Dataset items:
============================================================

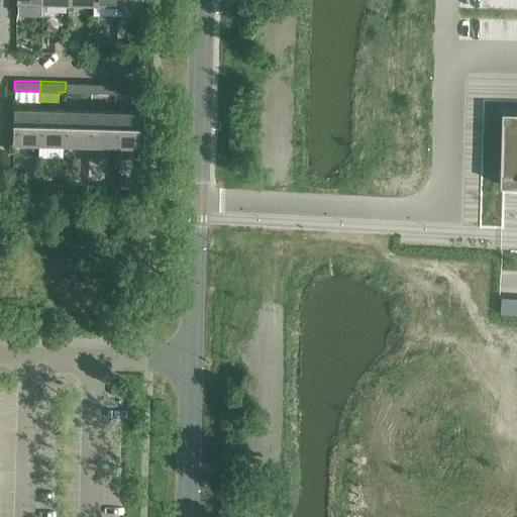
[(91,92),(91,83),(66,82),(65,92),(91,92)]
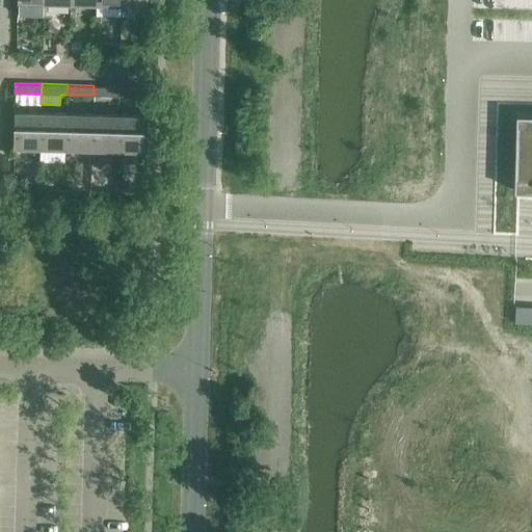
[(120,96),(120,85),(94,85),(94,95),(120,96)]
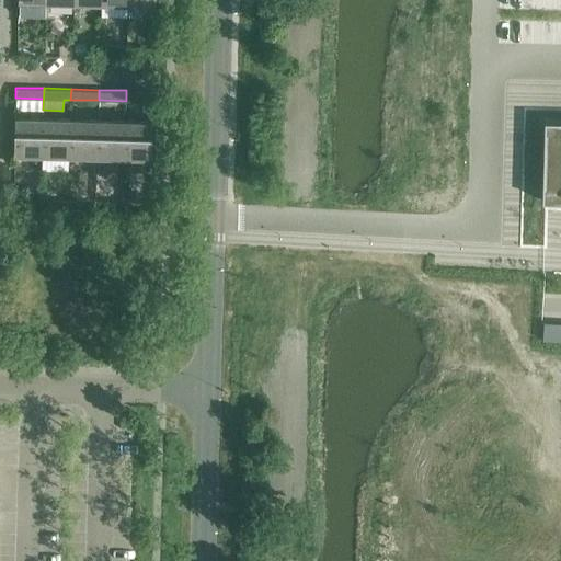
[(126,90),(126,101),(151,102),(151,91),(126,90)]
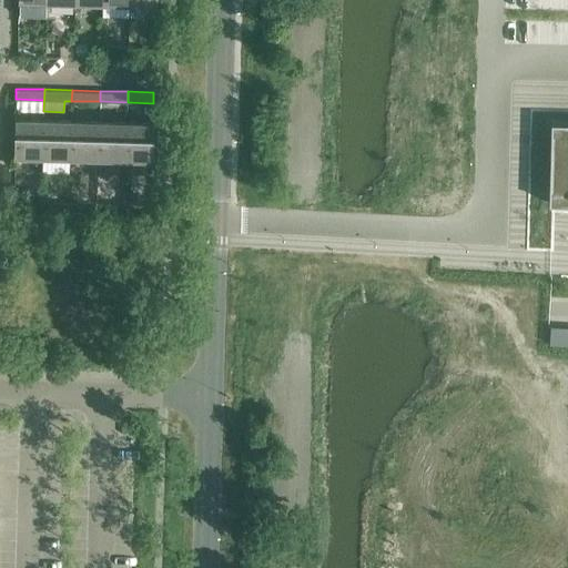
[(42,156),(43,120),(16,119),(14,155),(42,156)]
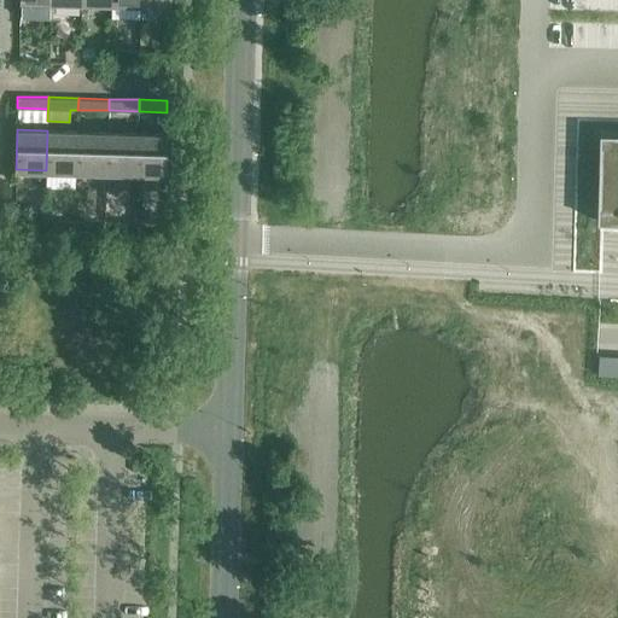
[(76,172),(77,132),(47,130),(46,170),(76,172)]
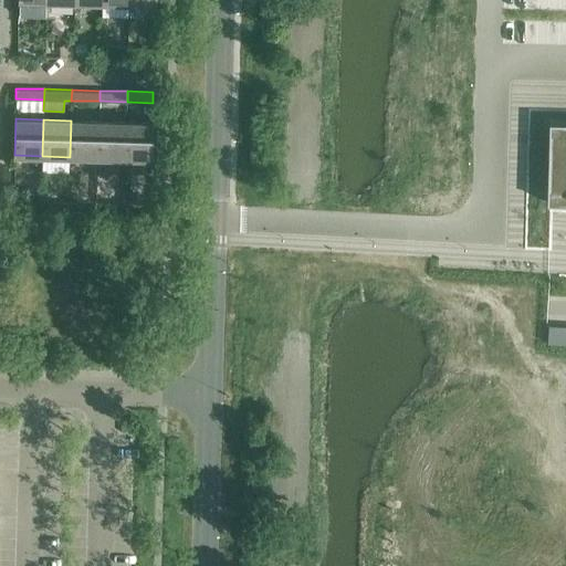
[(97,158),(98,121),(71,121),(70,157),(97,158)]
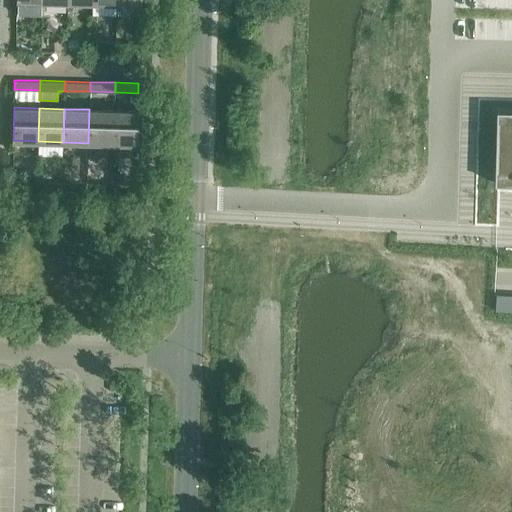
[(113,143),(114,110),(89,109),(88,143),(113,143)]
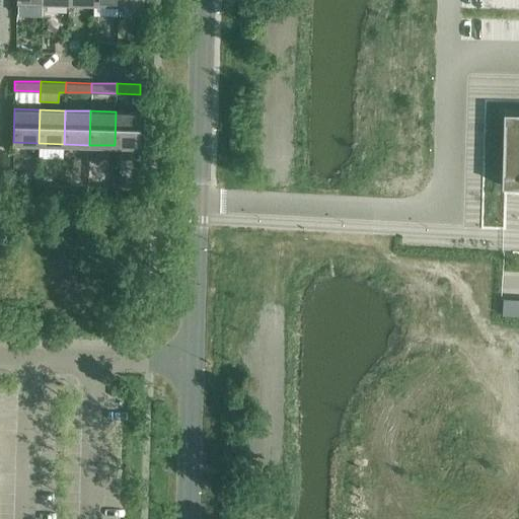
[(116,112),(115,145),(140,146),(141,113),(116,112)]
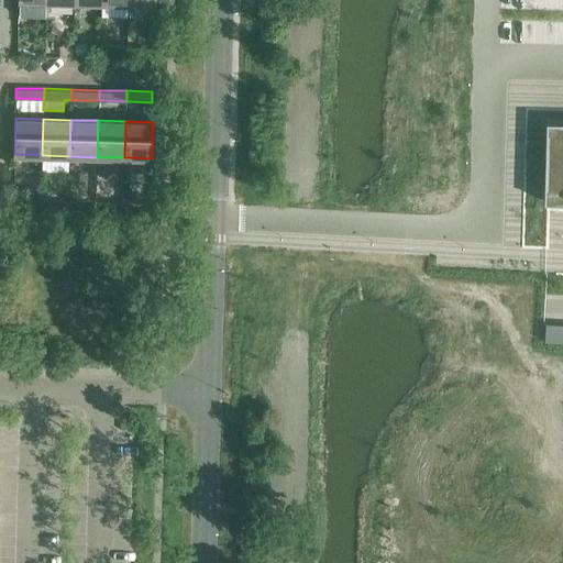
[(544,175),(543,201),(562,201),(562,122),(547,122),(544,175)]
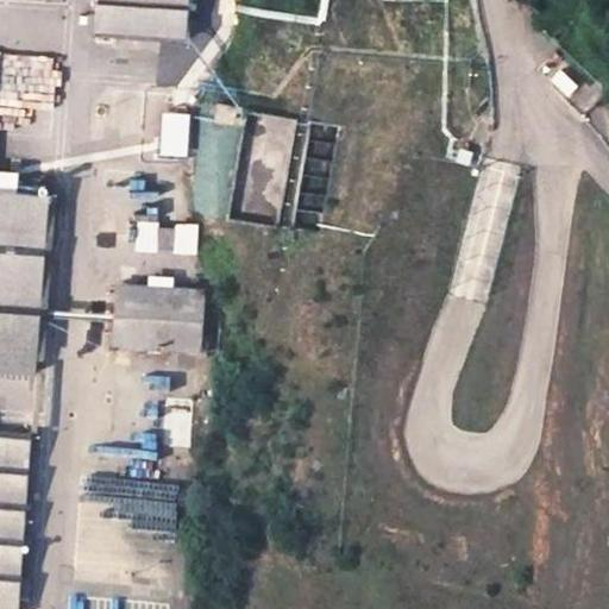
[(94,0),(92,35),(186,41),(188,0),(94,0)]
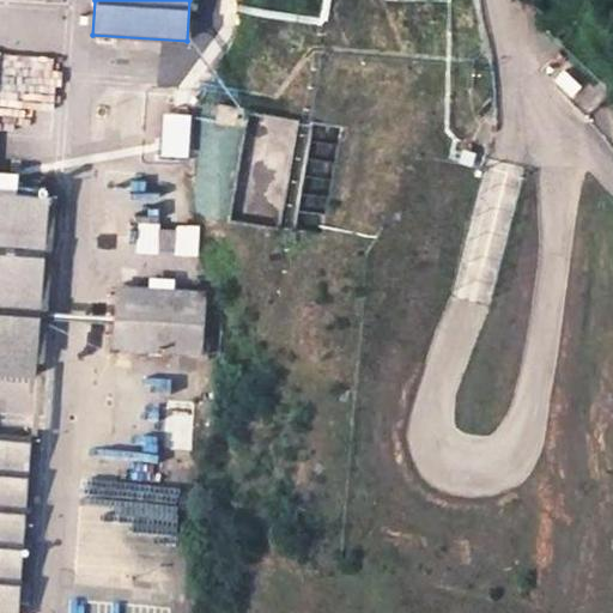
[(223,107),(219,122),(242,127),(244,110),(223,107)]
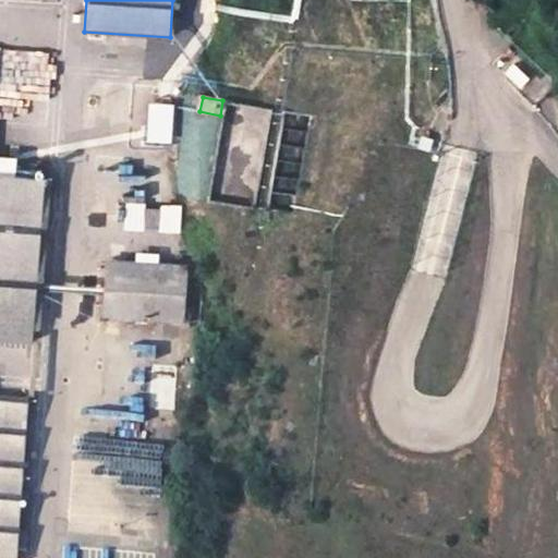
[(149,104),(149,142),(177,142),(177,104),(149,104)]
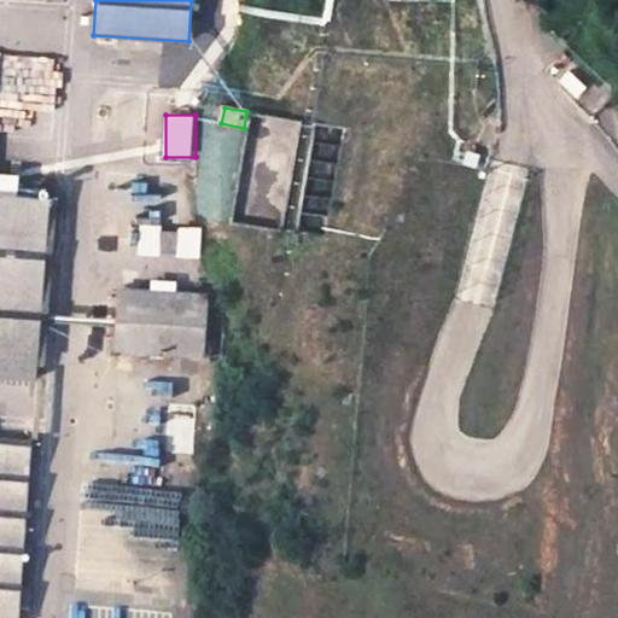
[(0,193),(0,378),(35,380),(47,242),(56,242),(58,205),(50,205),(51,197),(0,193)]
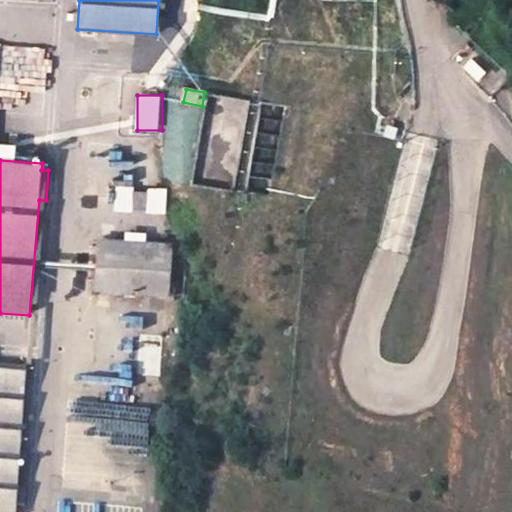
[(122,186),(120,208),(166,214),(169,191),(122,186)]
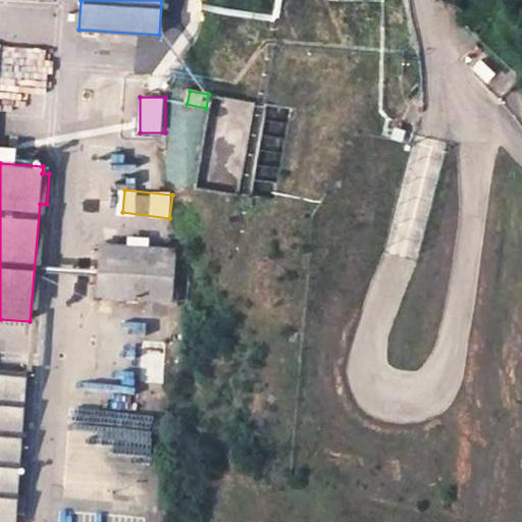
[(102,252),(99,291),(171,297),(174,257),(102,252)]
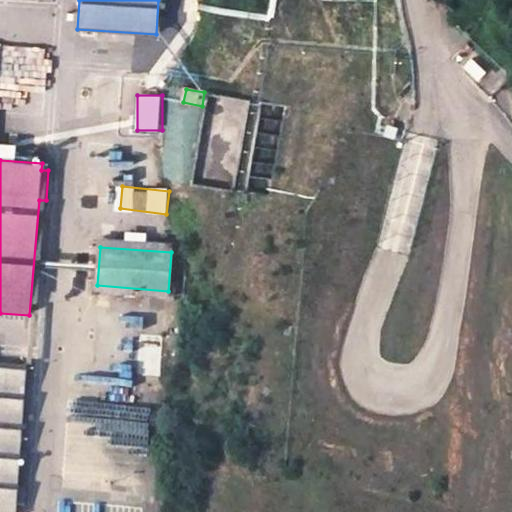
[(139,337),(136,375),(161,377),(164,338),(139,337)]
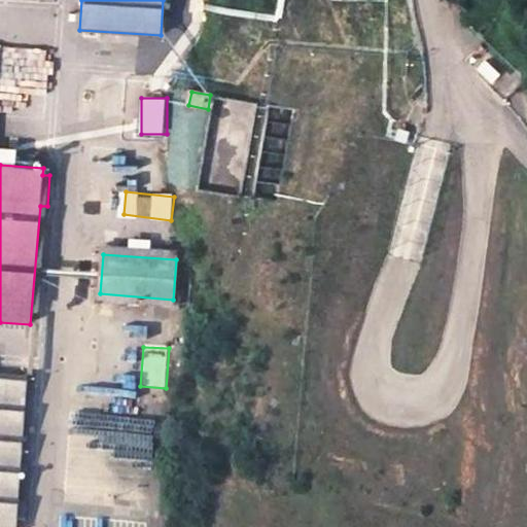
[(0,384),(0,502),(18,504),(20,481),(29,482),(30,467),(21,467),(27,386),(0,384)]
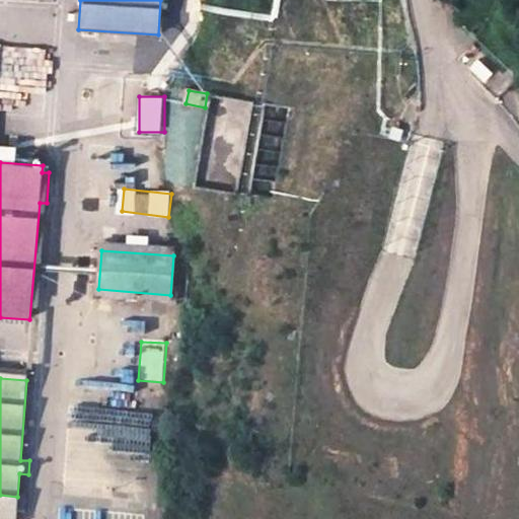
[(0,518),(15,518),(17,497),(0,495),(0,518)]
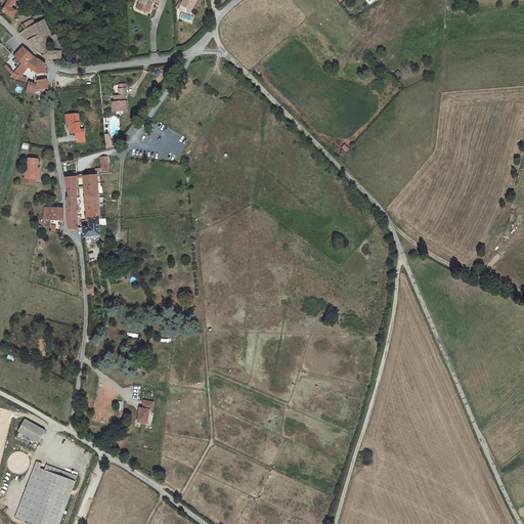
[(13,17),(16,11),(11,8),(16,0),(9,0),(2,11),(13,17)]
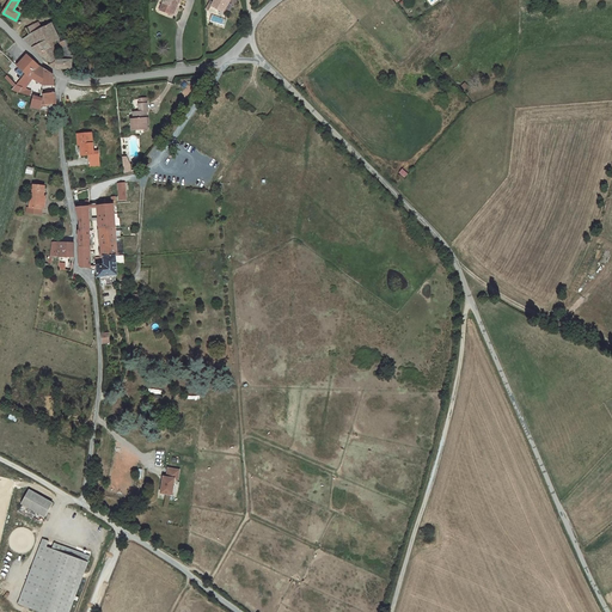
[(164,0),(160,11),(172,16),(173,12),(176,6),(175,5),(176,0),(179,1),(179,0),(164,0)]
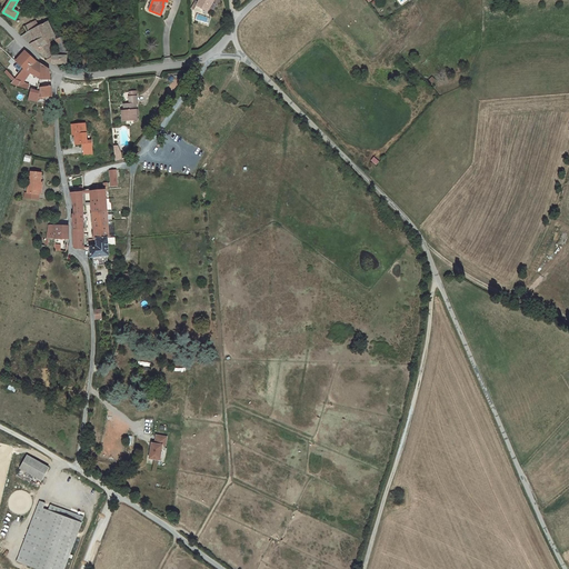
[(199,0),(198,3),(197,6),(208,12),(213,0),(199,0)]
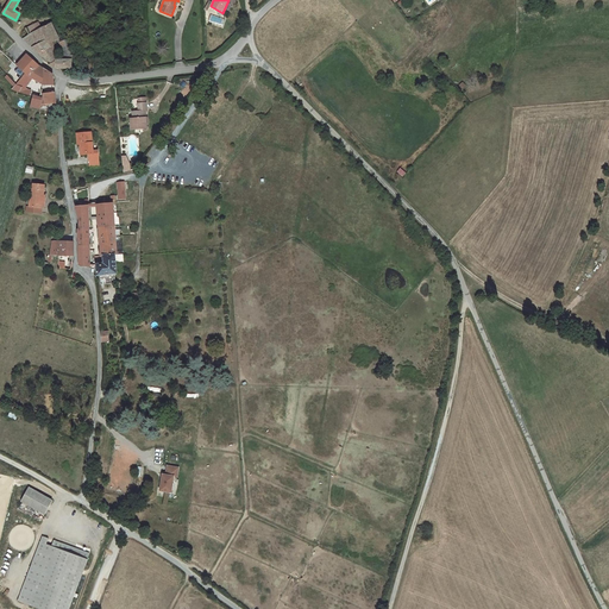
[(38,23),(26,29),(29,35),(24,39),(29,45),(38,54),(51,63),(49,64),(49,66),(56,69),(57,69),(71,70),(71,61),(67,60),(58,60),(56,60),(51,48),(52,46),(54,44),(52,43),(58,39),(51,23),(42,27),(38,23)]
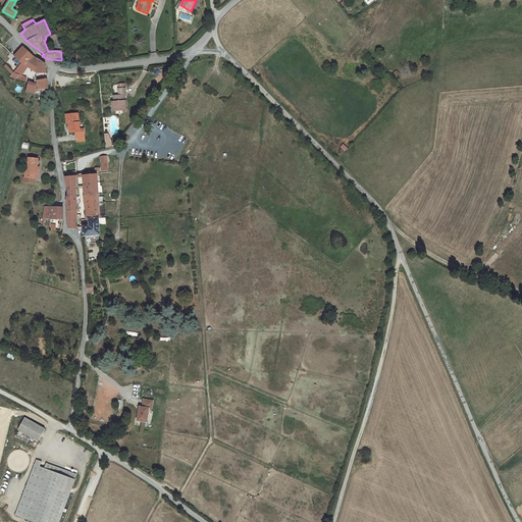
[(51,37),(57,51),(61,52),(61,46),(63,45),(58,34),(51,37)]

============================================================

Work task: Word for word, write out each of the records, but not the pictures.

Answer box:
[(91,92),(91,83),(66,82),(65,92),(91,92)]
[(120,96),(120,85),(94,85),(94,95),(120,96)]
[(126,90),(126,101),(151,102),(151,91),(126,90)]
[(42,156),(43,120),(16,119),(14,155),(42,156)]
[(76,172),(77,132),(47,130),(46,170),(76,172)]
[(97,158),(98,121),(71,121),(70,157),(97,158)]
[(113,143),(114,110),(89,109),(88,143),(113,143)]
[(116,112),(115,145),(140,146),(141,113),(116,112)]
[(544,175),(543,201),(562,201),(562,122),(547,122),(544,175)]
[(94,0),(92,35),(186,41),(188,0),(94,0)]
[(223,107),(219,122),(242,127),(244,110),(223,107)]
[(149,104),(149,142),(177,142),(177,104),(149,104)]
[(0,193),(0,378),(35,380),(47,242),(56,242),(58,205),(50,205),(51,197),(0,193)]
[(122,186),(120,208),(166,214),(169,191),(122,186)]
[(102,252),(99,291),(171,297),(174,257),(102,252)]
[(139,337),(136,375),(161,377),(164,338),(139,337)]
[(0,384),(0,502),(18,504),(20,481),(29,482),(30,467),(21,467),(27,386),(0,384)]
[(0,518),(15,518),(17,497),(0,495),(0,518)]
[(13,17),(16,11),(11,8),(16,0),(9,0),(2,11),(13,17)]
[(164,0),(160,11),(172,16),(173,12),(176,6),(175,5),(176,0),(179,1),(179,0),(164,0)]
[(199,0),(198,3),(197,6),(208,12),(213,0),(199,0)]
[(38,23),(26,29),(29,35),(24,39),(29,45),(38,54),(51,63),(49,64),(49,66),(56,69),(57,69),(71,70),(71,61),(67,60),(58,60),(56,60),(51,48),(52,46),(54,44),(52,43),(58,39),(51,23),(42,27),(38,23)]
[(51,37),(57,51),(61,52),(61,46),(63,45),(58,34),(51,37)]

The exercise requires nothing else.